── DATA FOR PROCESSING

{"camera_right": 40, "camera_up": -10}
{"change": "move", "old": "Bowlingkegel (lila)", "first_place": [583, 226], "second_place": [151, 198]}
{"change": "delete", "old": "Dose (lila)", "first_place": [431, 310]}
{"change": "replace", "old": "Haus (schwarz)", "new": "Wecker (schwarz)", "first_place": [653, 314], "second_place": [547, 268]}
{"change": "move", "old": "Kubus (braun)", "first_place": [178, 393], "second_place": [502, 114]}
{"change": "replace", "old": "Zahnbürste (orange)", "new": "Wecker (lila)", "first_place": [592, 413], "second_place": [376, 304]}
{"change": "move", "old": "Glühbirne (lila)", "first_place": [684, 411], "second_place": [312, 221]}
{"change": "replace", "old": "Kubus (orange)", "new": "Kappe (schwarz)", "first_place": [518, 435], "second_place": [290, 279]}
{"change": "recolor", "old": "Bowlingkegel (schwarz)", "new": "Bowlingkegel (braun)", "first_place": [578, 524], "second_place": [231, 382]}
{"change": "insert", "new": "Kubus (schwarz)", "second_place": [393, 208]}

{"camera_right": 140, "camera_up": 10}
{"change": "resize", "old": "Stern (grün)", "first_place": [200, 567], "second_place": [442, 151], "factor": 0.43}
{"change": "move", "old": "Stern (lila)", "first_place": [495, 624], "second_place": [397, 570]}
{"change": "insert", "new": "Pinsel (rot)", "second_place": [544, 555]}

────
── DATA FOR PROCESSING

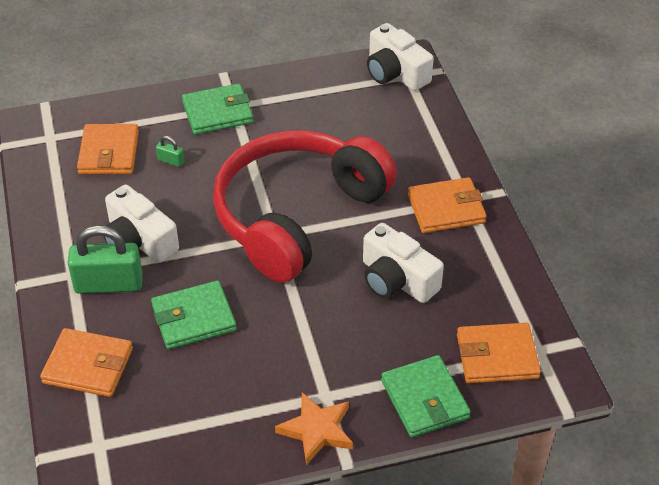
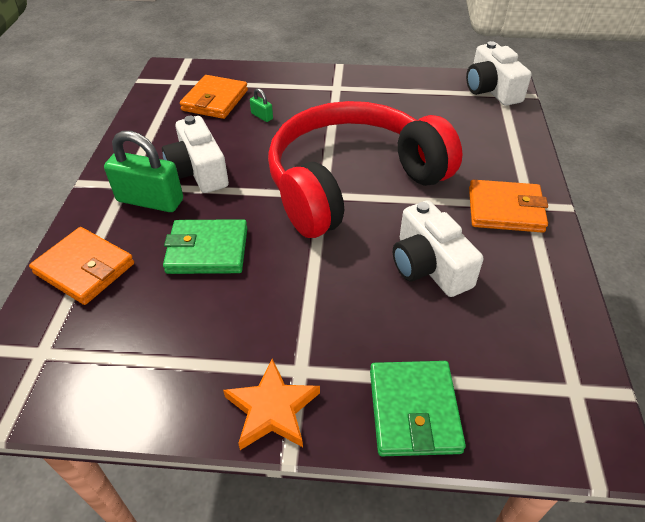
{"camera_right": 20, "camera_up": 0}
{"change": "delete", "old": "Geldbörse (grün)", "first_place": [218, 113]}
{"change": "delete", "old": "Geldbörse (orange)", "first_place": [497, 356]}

────

● REQUIREMENT: Copy every line of the material above in which the word "Bowlingkegel" appears.

● PROBLEM SOLUTION:
{"change": "move", "old": "Bowlingkegel (lila)", "first_place": [583, 226], "second_place": [151, 198]}
{"change": "recolor", "old": "Bowlingkegel (schwarz)", "new": "Bowlingkegel (braun)", "first_place": [578, 524], "second_place": [231, 382]}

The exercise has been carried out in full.